Task inputs:
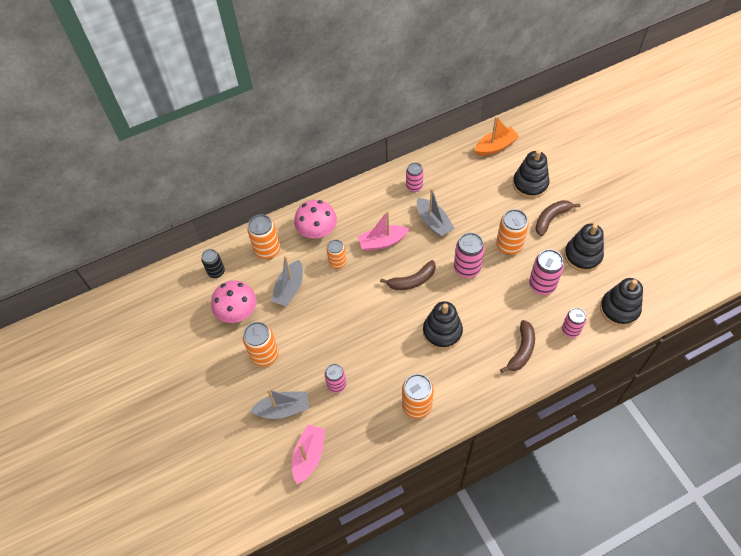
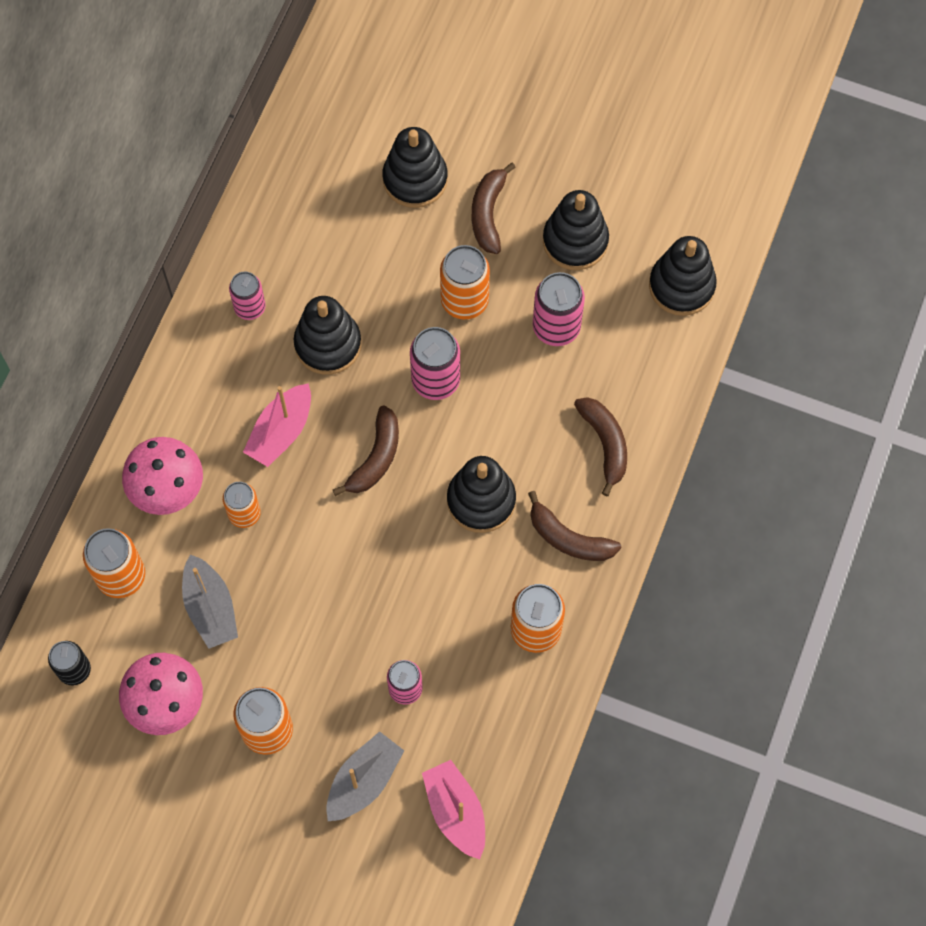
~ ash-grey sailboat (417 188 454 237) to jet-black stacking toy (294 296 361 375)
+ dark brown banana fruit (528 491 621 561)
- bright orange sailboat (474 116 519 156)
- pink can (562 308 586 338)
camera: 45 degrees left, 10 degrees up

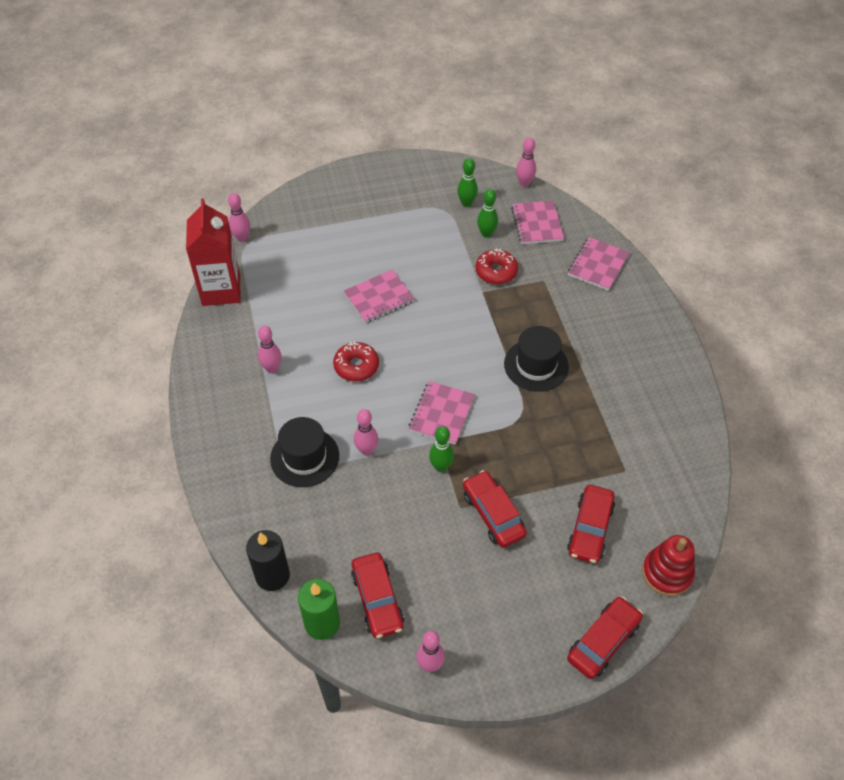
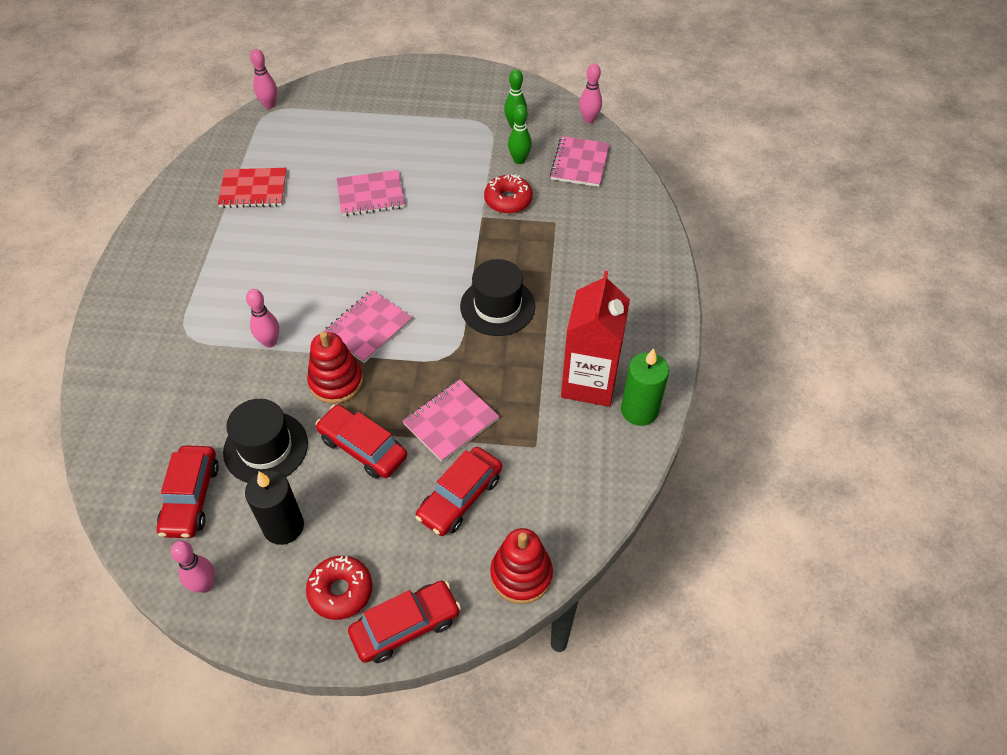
+ scarlet exercise book (218 168 287 208)
~ jet-black tall hat (270 417 339 487) to (223 399 308 483)
~ jet-black pillar candle (246 530 290 591) to (245 470 304 545)
~ scarlet glazed donut (333 341 379 382) to (306 556 372 620)
~ leaf-green skittle (429 426 454 472) to scarlet stacking toy (307 331 363 404)
~ scarlet car (463 470 527 548) = (315 405 407 478) 45 degrees counterclockwise
~ pink exercise book (568 237 630 291) to (403 379 499 462)
~ scarlet carton (186 198 241 306) to (561 271 630 407)
~ leaf-green pillar candle (298 579 340 640) to (621 348 669 426)
- pink skittle (258 326 282 373)
camera: 20 degrees right, 0 degrees up

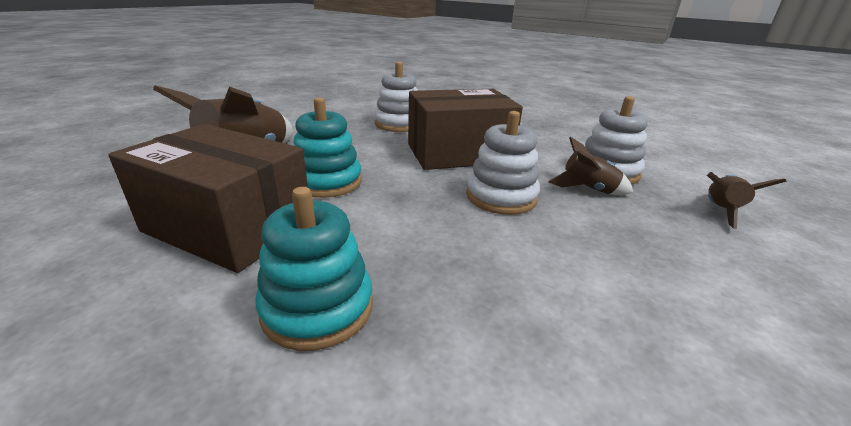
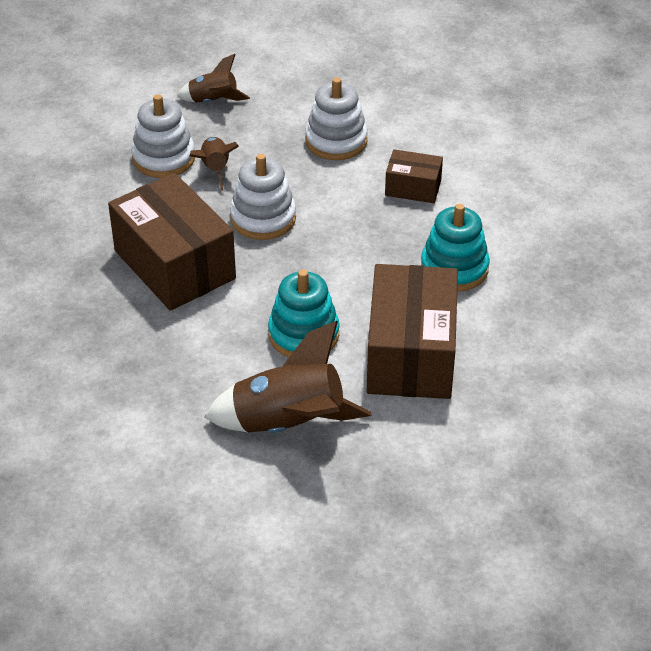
~ pure white stacking toy (374 62 418 132) to (305 77 368 160)
+ dark brown package (385 149 443 203)
camera: 110 degrees left, 15 degrees up

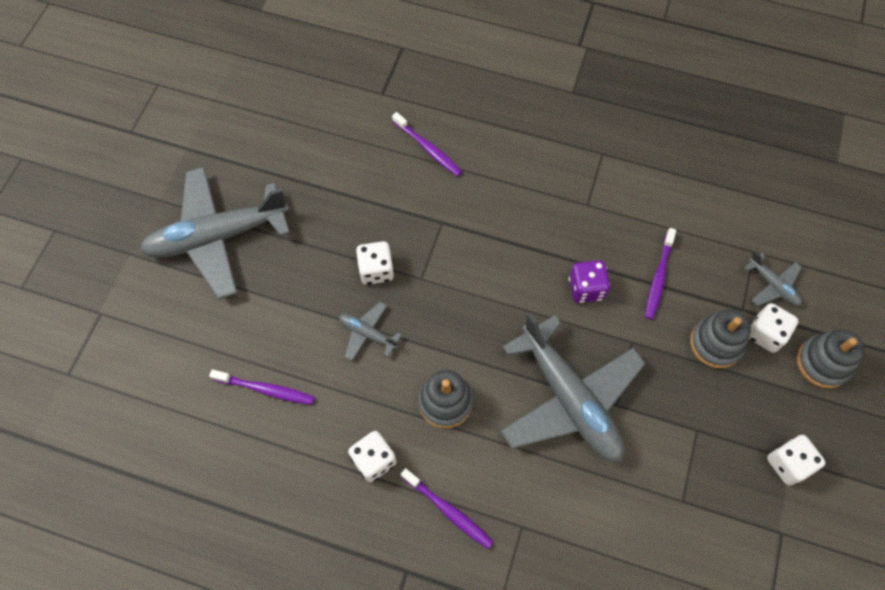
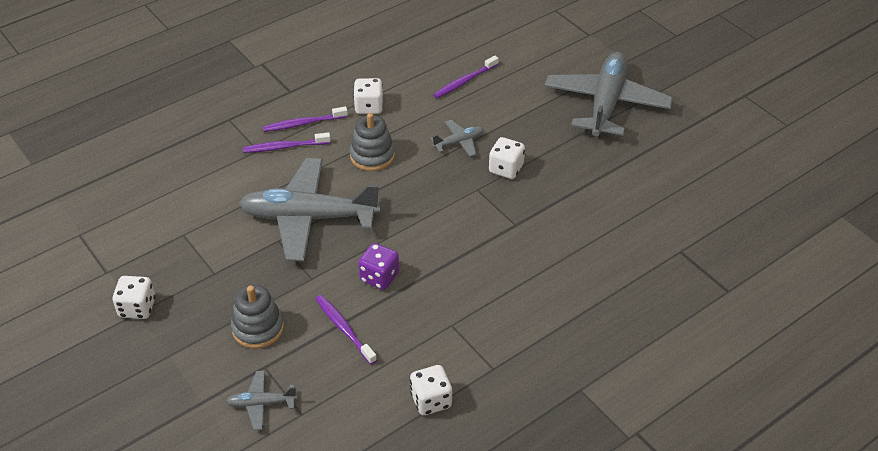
~ purple dental brush (392 112 462 177) to (243 132 331 153)
~ pure white game die (749 303 799 353) to (410 365 452 415)
- ash-grey stacking toy (797 329 865 388)
camera: 125 degrees right, 20 degrees down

Try it: Reproduce verbatim, and only, the lines starting at the one that contains "- pink can (562 308 586 338)" and ending with the final line of the records; leave out the pictures.

Task answer:
- pink can (562 308 586 338)
camera: 45 degrees left, 10 degrees up

+ scarlet exercise book (218 168 287 208)
~ jet-black tall hat (270 417 339 487) to (223 399 308 483)
~ jet-black pillar candle (246 530 290 591) to (245 470 304 545)
~ scarlet glazed donut (333 341 379 382) to (306 556 372 620)
~ leaf-green skittle (429 426 454 472) to scarlet stacking toy (307 331 363 404)
~ scarlet car (463 470 527 548) = (315 405 407 478) 45 degrees counterclockwise
~ pink exercise book (568 237 630 291) to (403 379 499 462)
~ scarlet carton (186 198 241 306) to (561 271 630 407)
~ leaf-green pillar candle (298 579 340 640) to (621 348 669 426)
- pink skittle (258 326 282 373)
camera: 20 degrees right, 0 degrees up

~ pure white stacking toy (374 62 418 132) to (305 77 368 160)
+ dark brown package (385 149 443 203)
camera: 110 degrees left, 15 degrees up

~ purple dental brush (392 112 462 177) to (243 132 331 153)
~ pure white game die (749 303 799 353) to (410 365 452 415)
- ash-grey stacking toy (797 329 865 388)
camera: 125 degrees right, 20 degrees down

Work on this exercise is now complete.